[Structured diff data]
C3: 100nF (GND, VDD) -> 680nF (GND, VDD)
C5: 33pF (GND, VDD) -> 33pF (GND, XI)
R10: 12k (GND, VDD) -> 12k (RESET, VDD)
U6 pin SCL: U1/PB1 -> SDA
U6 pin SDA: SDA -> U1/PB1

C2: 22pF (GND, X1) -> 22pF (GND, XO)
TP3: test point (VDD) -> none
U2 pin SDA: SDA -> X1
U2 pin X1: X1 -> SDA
...
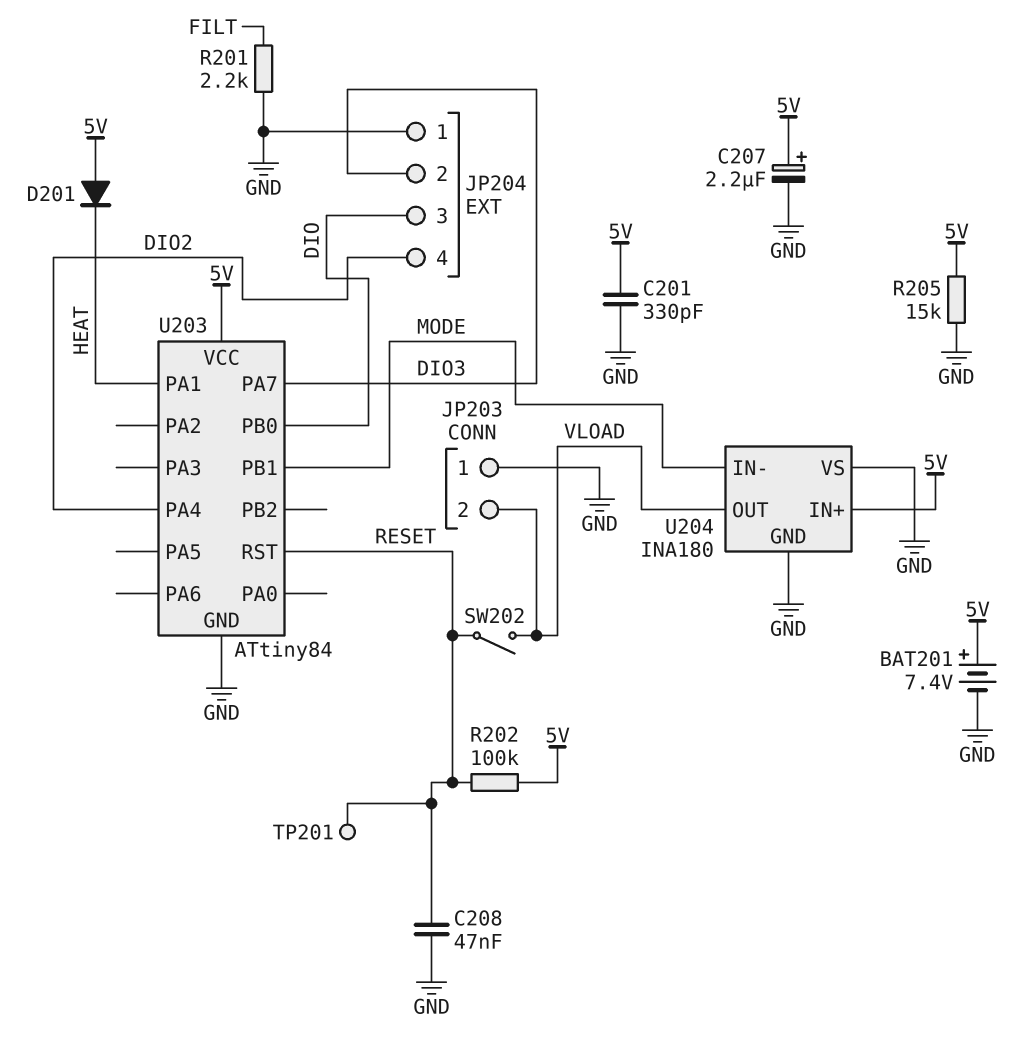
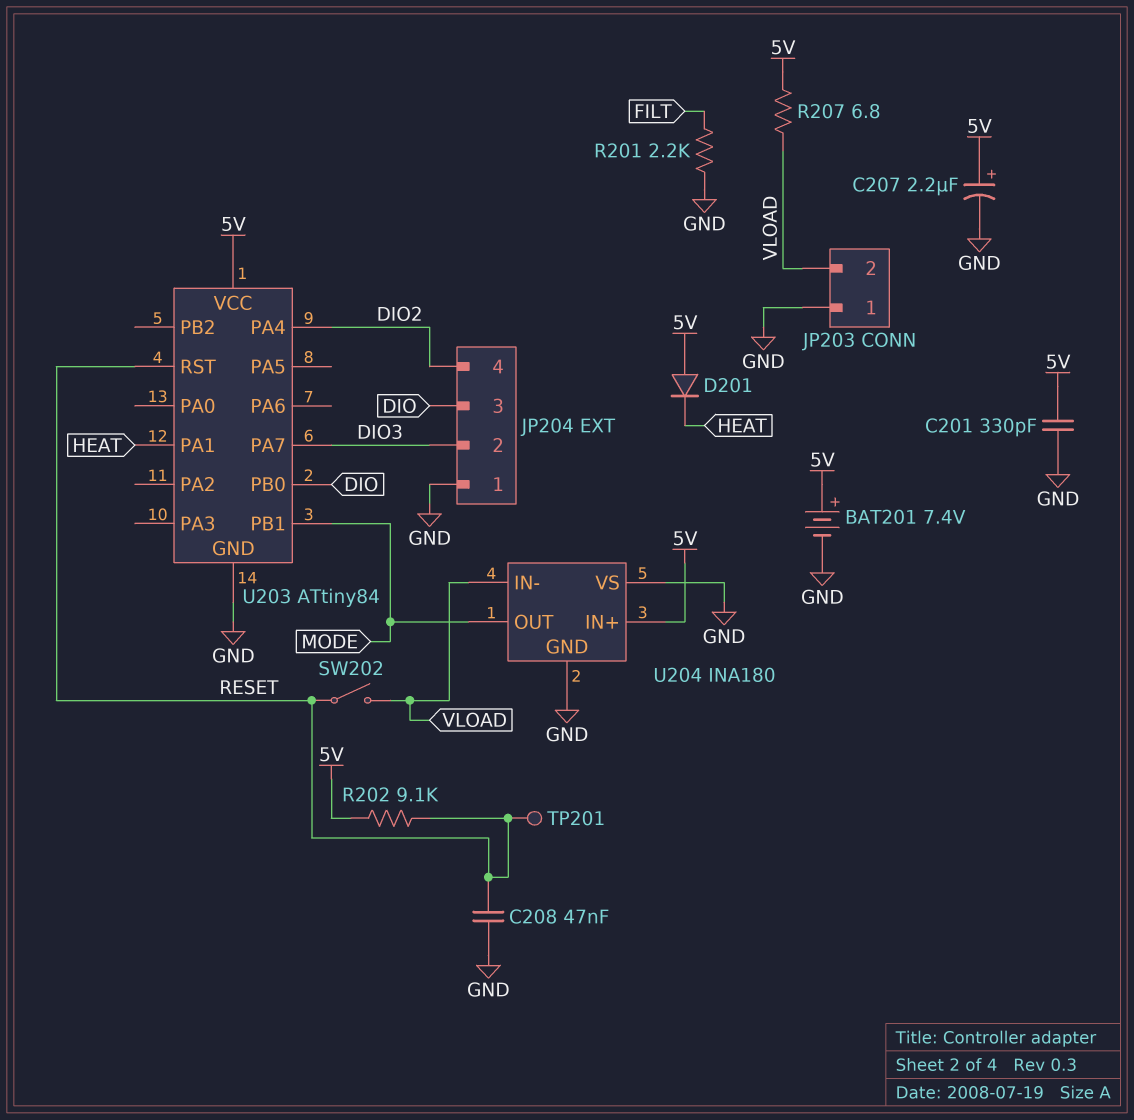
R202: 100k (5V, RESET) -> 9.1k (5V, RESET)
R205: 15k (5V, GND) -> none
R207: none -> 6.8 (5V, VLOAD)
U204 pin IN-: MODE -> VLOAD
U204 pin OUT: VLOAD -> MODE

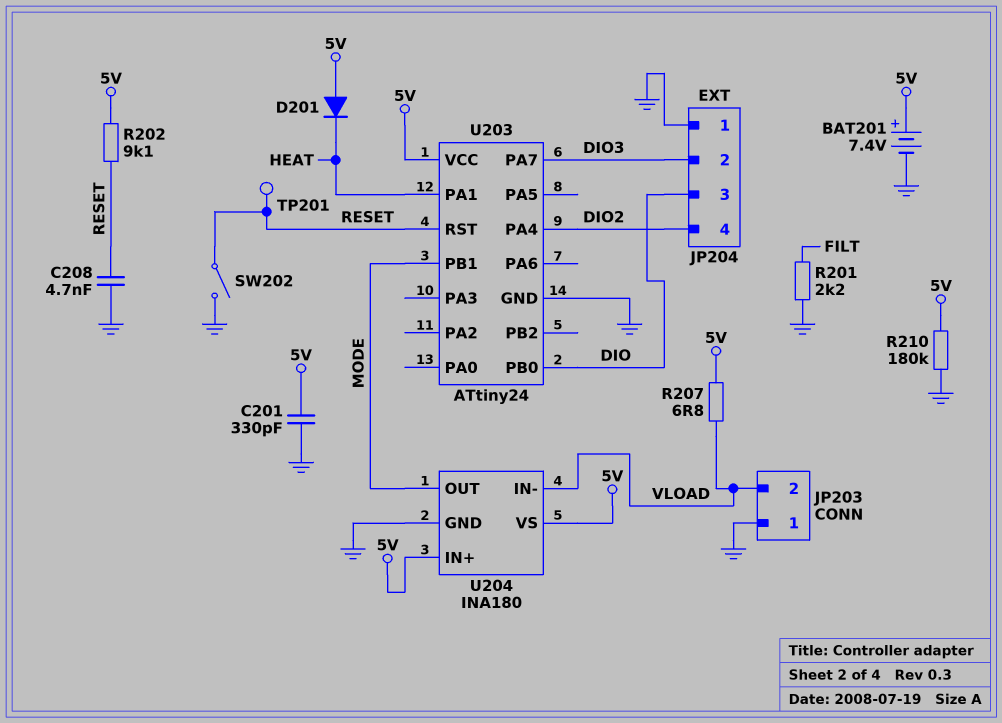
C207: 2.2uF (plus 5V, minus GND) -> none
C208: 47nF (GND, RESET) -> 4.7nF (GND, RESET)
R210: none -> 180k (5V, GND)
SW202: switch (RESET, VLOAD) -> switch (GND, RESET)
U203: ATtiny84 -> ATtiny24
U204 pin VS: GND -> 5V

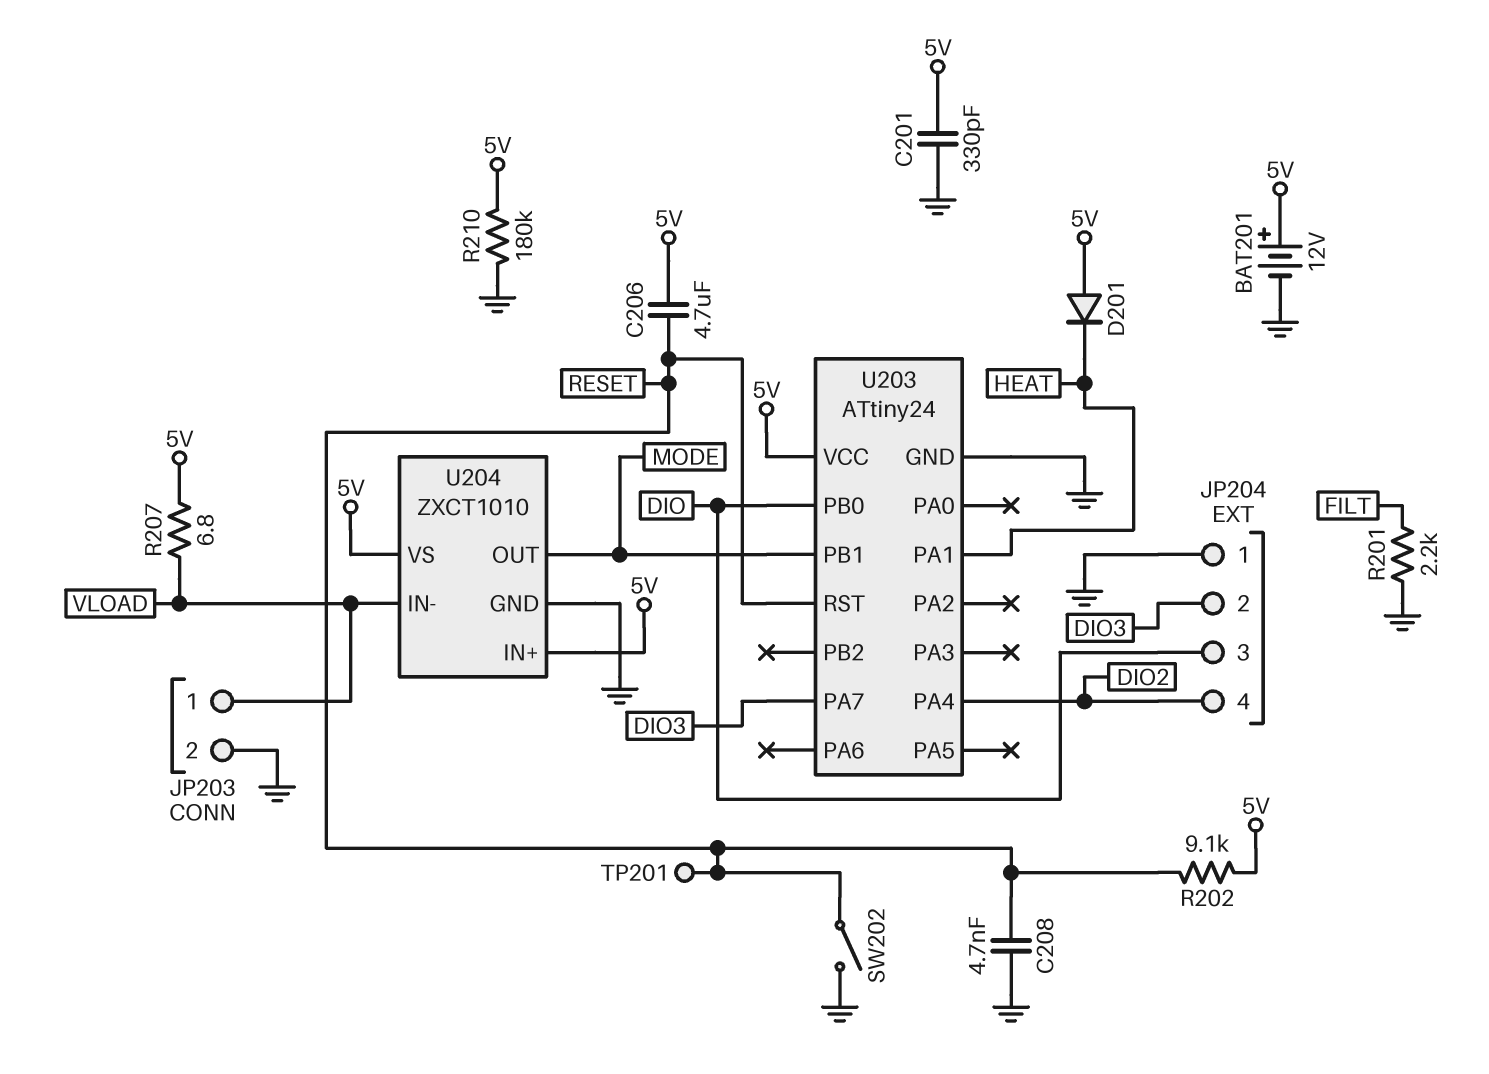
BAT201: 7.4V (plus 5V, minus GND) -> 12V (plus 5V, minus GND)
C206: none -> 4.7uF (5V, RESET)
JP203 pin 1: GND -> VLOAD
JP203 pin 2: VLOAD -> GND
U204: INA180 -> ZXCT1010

**Exercise description:** Write out every line from the data above that includes "plus".

**Result for this task:**
C207: 2.2uF (plus 5V, minus GND) -> none
BAT201: 7.4V (plus 5V, minus GND) -> 12V (plus 5V, minus GND)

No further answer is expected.